What you will do: Look through the records below for the line with "brown headphones: 1 -> 0". Return that line and each one after it up to and including the line with "red brush: 4 -> 5", exactly.

Extracted information:

☆ ☆ ☆

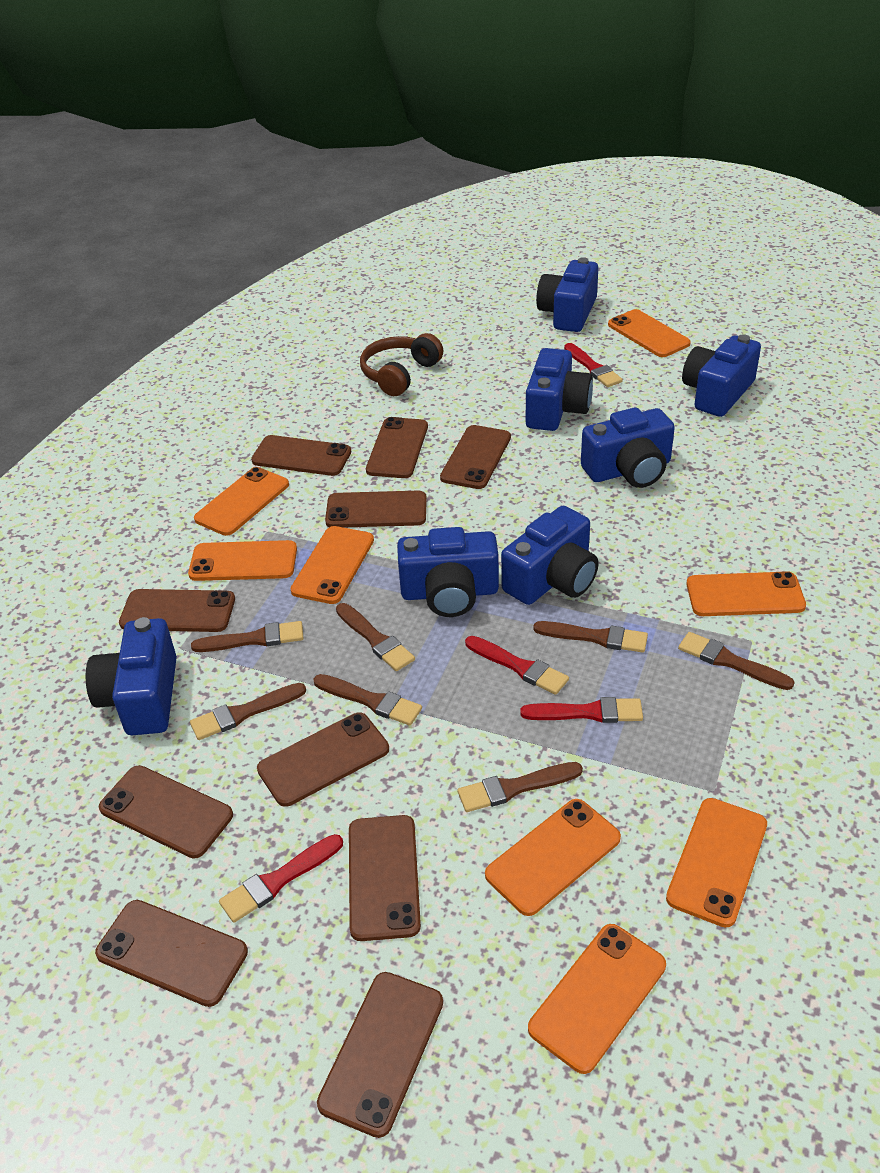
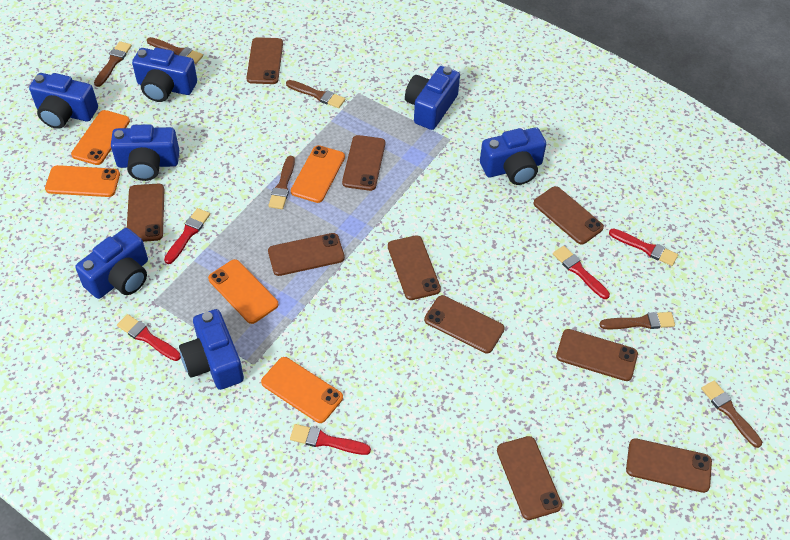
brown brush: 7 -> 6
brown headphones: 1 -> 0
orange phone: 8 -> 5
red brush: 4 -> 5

☆ ☆ ☆

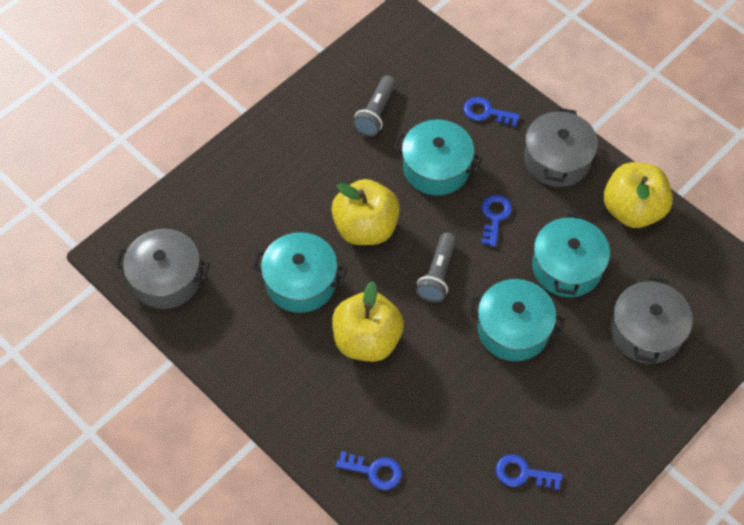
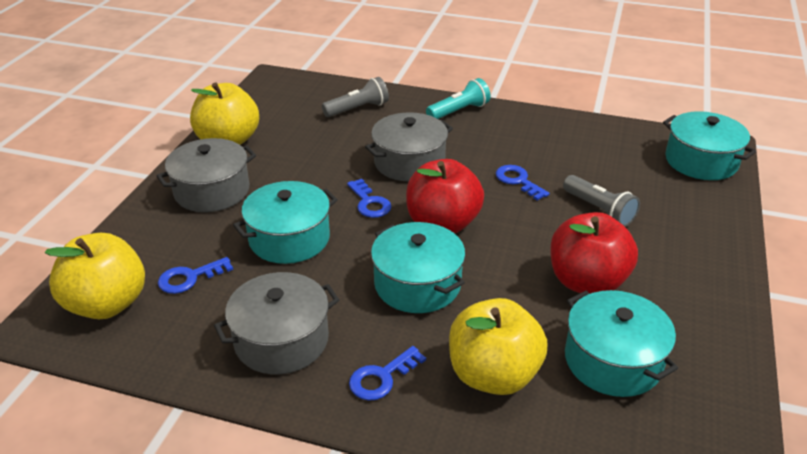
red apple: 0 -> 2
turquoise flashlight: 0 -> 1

☆ ☆ ☆

Task answer:
brown headphones: 1 -> 0
orange phone: 8 -> 5
red brush: 4 -> 5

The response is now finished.